■ JOB ITEM ■
Give back all of the data verbatim.

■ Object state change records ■
____

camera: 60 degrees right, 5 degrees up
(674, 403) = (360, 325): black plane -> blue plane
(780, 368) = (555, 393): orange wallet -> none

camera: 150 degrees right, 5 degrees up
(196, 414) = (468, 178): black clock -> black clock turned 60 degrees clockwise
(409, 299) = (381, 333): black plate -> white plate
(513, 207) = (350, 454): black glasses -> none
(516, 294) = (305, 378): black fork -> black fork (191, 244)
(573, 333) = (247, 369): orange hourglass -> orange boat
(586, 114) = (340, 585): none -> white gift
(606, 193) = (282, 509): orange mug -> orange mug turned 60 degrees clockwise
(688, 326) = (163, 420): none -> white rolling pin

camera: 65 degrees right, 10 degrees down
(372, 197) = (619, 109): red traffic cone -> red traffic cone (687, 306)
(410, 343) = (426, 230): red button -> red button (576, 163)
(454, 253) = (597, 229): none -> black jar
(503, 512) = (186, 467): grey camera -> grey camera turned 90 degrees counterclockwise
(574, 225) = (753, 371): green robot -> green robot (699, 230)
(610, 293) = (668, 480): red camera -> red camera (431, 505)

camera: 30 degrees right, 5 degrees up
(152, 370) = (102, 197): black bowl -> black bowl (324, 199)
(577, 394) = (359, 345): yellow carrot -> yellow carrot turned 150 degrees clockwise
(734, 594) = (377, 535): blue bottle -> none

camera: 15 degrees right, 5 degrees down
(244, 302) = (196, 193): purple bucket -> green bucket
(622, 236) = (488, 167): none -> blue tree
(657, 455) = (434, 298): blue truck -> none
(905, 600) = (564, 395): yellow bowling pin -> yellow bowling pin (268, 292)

____

■ WRITTEN SOLUTION ■
camera: 60 degrees right, 5 degrees up
(674, 403) = (360, 325): black plane -> blue plane
(780, 368) = (555, 393): orange wallet -> none

camera: 150 degrees right, 5 degrees up
(196, 414) = (468, 178): black clock -> black clock turned 60 degrees clockwise
(409, 299) = (381, 333): black plate -> white plate
(513, 207) = (350, 454): black glasses -> none
(516, 294) = (305, 378): black fork -> black fork (191, 244)
(573, 333) = (247, 369): orange hourglass -> orange boat
(586, 114) = (340, 585): none -> white gift
(606, 193) = (282, 509): orange mug -> orange mug turned 60 degrees clockwise
(688, 326) = (163, 420): none -> white rolling pin

camera: 65 degrees right, 10 degrees down
(372, 197) = (619, 109): red traffic cone -> red traffic cone (687, 306)
(410, 343) = (426, 230): red button -> red button (576, 163)
(454, 253) = (597, 229): none -> black jar
(503, 512) = (186, 467): grey camera -> grey camera turned 90 degrees counterclockwise
(574, 225) = (753, 371): green robot -> green robot (699, 230)
(610, 293) = (668, 480): red camera -> red camera (431, 505)

camera: 30 degrees right, 5 degrees up
(152, 370) = (102, 197): black bowl -> black bowl (324, 199)
(577, 394) = (359, 345): yellow carrot -> yellow carrot turned 150 degrees clockwise
(734, 594) = (377, 535): blue bottle -> none

camera: 15 degrees right, 5 degrees down
(244, 302) = (196, 193): purple bucket -> green bucket
(622, 236) = (488, 167): none -> blue tree
(657, 455) = (434, 298): blue truck -> none
(905, 600) = (564, 395): yellow bowling pin -> yellow bowling pin (268, 292)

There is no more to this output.